Work item: Copy out the entries below exactly as they stand, but only from the line containing "black brick A5" through the line containing "none -> lime brick A3:B3 level 2".
(Records for this exercise begins)
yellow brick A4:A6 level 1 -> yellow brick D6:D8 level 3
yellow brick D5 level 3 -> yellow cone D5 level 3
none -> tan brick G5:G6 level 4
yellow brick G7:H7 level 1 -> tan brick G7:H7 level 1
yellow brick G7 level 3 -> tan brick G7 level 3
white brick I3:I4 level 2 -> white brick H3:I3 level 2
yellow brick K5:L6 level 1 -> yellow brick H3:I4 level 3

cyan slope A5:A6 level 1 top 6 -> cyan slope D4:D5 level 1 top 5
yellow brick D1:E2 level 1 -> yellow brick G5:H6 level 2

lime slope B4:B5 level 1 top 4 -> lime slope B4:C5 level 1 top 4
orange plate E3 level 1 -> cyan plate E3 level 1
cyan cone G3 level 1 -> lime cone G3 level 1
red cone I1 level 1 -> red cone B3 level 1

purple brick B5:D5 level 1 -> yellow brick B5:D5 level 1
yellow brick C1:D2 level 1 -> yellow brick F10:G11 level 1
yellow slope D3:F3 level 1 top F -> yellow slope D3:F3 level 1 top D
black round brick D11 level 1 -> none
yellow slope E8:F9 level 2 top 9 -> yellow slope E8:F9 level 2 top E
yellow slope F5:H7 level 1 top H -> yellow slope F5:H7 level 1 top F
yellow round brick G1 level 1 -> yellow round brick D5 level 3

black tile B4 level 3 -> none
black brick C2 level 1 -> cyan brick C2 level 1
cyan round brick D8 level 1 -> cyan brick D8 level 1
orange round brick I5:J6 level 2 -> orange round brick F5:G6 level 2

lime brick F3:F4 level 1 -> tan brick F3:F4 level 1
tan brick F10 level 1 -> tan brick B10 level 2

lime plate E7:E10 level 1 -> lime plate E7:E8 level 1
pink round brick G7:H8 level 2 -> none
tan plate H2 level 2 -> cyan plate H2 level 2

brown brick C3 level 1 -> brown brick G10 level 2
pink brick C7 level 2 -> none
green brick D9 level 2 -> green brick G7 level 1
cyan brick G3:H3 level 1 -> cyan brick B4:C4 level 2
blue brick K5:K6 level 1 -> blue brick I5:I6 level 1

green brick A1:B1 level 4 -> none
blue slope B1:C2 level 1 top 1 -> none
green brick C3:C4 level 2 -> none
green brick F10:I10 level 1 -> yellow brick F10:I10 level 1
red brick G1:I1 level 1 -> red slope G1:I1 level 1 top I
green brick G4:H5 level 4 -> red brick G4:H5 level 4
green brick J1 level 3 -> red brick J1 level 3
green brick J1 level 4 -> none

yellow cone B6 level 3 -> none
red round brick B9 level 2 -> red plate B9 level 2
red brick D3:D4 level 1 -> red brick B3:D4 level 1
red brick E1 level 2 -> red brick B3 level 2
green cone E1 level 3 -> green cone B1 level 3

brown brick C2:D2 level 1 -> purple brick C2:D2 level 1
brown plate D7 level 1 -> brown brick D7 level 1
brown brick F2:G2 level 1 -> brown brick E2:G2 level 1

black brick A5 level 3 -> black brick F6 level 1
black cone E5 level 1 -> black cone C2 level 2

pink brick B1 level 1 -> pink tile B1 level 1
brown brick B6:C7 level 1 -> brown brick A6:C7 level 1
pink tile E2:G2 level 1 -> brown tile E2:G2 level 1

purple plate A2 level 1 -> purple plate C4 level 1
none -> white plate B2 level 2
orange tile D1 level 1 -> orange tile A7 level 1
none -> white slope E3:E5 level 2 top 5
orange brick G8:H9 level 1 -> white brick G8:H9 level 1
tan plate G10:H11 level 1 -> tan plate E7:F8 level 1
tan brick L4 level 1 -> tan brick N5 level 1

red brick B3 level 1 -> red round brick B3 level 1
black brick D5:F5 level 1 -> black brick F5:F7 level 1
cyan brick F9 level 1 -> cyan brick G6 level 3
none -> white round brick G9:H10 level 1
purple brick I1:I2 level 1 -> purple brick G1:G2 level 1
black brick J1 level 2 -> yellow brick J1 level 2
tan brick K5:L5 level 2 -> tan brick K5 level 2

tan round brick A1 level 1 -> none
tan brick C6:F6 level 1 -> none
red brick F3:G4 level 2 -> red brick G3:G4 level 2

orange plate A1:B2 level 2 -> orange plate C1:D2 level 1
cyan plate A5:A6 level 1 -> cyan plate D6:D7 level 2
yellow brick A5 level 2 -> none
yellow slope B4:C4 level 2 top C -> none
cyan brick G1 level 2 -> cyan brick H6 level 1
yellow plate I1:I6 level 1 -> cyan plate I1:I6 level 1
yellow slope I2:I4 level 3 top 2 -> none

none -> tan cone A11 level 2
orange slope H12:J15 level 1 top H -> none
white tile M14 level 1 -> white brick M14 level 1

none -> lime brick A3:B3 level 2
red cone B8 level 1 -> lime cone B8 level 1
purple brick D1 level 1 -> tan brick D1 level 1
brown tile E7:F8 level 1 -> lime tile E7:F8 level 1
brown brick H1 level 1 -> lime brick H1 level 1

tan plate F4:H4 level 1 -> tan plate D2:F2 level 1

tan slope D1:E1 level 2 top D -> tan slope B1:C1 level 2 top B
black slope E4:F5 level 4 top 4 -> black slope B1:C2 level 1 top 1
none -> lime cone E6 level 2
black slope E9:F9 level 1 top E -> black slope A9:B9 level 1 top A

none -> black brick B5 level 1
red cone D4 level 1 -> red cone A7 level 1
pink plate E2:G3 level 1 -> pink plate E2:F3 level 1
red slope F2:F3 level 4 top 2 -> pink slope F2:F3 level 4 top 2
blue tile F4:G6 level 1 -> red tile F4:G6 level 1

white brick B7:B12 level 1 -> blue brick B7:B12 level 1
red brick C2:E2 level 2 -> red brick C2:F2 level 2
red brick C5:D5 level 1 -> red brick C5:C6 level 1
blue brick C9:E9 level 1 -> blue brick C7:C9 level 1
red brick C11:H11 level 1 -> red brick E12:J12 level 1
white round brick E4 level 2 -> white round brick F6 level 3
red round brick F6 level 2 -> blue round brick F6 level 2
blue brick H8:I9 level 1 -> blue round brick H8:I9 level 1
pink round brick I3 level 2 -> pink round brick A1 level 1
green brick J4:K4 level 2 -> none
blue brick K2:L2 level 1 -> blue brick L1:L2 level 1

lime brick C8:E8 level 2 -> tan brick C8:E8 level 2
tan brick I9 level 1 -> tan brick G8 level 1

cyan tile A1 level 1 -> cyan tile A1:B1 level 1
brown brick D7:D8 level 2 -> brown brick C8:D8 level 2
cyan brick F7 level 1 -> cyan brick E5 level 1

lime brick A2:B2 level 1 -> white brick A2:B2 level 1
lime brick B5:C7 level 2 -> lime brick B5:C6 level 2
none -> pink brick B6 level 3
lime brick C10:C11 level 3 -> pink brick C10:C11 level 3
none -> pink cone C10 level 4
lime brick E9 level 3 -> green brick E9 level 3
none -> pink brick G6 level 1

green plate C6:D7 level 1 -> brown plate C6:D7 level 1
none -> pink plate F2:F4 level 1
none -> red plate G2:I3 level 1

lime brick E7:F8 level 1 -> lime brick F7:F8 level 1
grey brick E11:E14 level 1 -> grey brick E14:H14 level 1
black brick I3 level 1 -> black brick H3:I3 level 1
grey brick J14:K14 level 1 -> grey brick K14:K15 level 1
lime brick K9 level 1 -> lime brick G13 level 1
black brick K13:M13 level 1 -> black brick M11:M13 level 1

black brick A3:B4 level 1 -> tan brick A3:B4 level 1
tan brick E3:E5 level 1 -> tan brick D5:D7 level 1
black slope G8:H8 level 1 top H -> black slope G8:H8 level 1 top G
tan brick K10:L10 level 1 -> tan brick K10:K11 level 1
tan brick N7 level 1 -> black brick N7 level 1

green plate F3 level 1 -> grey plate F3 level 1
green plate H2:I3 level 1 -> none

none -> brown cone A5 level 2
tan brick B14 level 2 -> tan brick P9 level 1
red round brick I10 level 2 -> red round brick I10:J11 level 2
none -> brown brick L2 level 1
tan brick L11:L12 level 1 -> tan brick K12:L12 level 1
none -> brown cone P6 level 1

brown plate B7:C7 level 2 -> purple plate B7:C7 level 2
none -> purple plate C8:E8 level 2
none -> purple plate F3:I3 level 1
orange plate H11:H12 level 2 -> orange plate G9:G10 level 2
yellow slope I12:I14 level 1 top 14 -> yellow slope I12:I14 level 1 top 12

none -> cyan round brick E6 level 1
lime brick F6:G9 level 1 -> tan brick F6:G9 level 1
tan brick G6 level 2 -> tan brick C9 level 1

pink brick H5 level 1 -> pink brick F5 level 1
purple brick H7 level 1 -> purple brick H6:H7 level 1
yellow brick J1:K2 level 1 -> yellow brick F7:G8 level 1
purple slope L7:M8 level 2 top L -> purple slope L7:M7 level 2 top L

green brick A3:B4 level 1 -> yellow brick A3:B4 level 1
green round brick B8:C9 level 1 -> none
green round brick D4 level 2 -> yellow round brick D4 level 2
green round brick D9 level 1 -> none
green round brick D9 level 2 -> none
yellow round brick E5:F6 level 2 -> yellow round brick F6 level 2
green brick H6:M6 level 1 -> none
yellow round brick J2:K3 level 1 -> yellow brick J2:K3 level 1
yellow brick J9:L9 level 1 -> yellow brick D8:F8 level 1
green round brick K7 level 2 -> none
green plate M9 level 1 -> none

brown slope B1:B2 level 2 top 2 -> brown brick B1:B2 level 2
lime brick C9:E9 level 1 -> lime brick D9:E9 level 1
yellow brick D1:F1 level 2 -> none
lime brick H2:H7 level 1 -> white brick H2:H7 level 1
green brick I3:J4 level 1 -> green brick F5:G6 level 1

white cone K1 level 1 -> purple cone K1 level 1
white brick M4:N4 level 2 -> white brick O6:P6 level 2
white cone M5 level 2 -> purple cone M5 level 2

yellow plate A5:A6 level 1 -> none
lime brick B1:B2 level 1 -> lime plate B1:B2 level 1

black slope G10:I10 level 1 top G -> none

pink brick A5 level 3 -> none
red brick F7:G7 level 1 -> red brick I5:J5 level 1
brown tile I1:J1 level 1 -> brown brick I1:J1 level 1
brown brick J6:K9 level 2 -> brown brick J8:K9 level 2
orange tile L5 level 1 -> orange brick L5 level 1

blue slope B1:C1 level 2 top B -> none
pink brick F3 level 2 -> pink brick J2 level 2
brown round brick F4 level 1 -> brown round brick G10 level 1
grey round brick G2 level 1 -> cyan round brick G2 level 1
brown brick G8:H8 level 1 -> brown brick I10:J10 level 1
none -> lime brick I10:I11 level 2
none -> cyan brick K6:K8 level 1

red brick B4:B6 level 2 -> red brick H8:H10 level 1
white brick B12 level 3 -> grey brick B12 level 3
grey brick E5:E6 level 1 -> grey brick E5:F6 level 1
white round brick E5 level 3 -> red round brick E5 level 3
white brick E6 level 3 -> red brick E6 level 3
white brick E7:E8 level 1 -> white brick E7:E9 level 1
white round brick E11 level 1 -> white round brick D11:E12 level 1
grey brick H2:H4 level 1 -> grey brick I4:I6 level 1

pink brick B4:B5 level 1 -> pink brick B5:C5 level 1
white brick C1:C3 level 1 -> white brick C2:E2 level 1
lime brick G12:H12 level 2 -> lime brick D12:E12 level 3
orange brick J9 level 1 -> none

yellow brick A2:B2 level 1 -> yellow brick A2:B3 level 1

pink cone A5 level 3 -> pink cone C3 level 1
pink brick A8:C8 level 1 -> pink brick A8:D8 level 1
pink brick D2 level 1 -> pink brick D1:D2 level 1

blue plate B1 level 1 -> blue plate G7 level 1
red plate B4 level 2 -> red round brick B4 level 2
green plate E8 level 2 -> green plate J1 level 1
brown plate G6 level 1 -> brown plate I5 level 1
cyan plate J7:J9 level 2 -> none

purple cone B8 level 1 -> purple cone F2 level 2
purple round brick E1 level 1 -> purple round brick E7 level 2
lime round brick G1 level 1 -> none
(Records for this exercise ends)
Answer to this task:
black brick A5 level 3 -> black brick F6 level 1
black cone E5 level 1 -> black cone C2 level 2

pink brick B1 level 1 -> pink tile B1 level 1
brown brick B6:C7 level 1 -> brown brick A6:C7 level 1
pink tile E2:G2 level 1 -> brown tile E2:G2 level 1

purple plate A2 level 1 -> purple plate C4 level 1
none -> white plate B2 level 2
orange tile D1 level 1 -> orange tile A7 level 1
none -> white slope E3:E5 level 2 top 5
orange brick G8:H9 level 1 -> white brick G8:H9 level 1
tan plate G10:H11 level 1 -> tan plate E7:F8 level 1
tan brick L4 level 1 -> tan brick N5 level 1

red brick B3 level 1 -> red round brick B3 level 1
black brick D5:F5 level 1 -> black brick F5:F7 level 1
cyan brick F9 level 1 -> cyan brick G6 level 3
none -> white round brick G9:H10 level 1
purple brick I1:I2 level 1 -> purple brick G1:G2 level 1
black brick J1 level 2 -> yellow brick J1 level 2
tan brick K5:L5 level 2 -> tan brick K5 level 2

tan round brick A1 level 1 -> none
tan brick C6:F6 level 1 -> none
red brick F3:G4 level 2 -> red brick G3:G4 level 2

orange plate A1:B2 level 2 -> orange plate C1:D2 level 1
cyan plate A5:A6 level 1 -> cyan plate D6:D7 level 2
yellow brick A5 level 2 -> none
yellow slope B4:C4 level 2 top C -> none
cyan brick G1 level 2 -> cyan brick H6 level 1
yellow plate I1:I6 level 1 -> cyan plate I1:I6 level 1
yellow slope I2:I4 level 3 top 2 -> none

none -> tan cone A11 level 2
orange slope H12:J15 level 1 top H -> none
white tile M14 level 1 -> white brick M14 level 1

none -> lime brick A3:B3 level 2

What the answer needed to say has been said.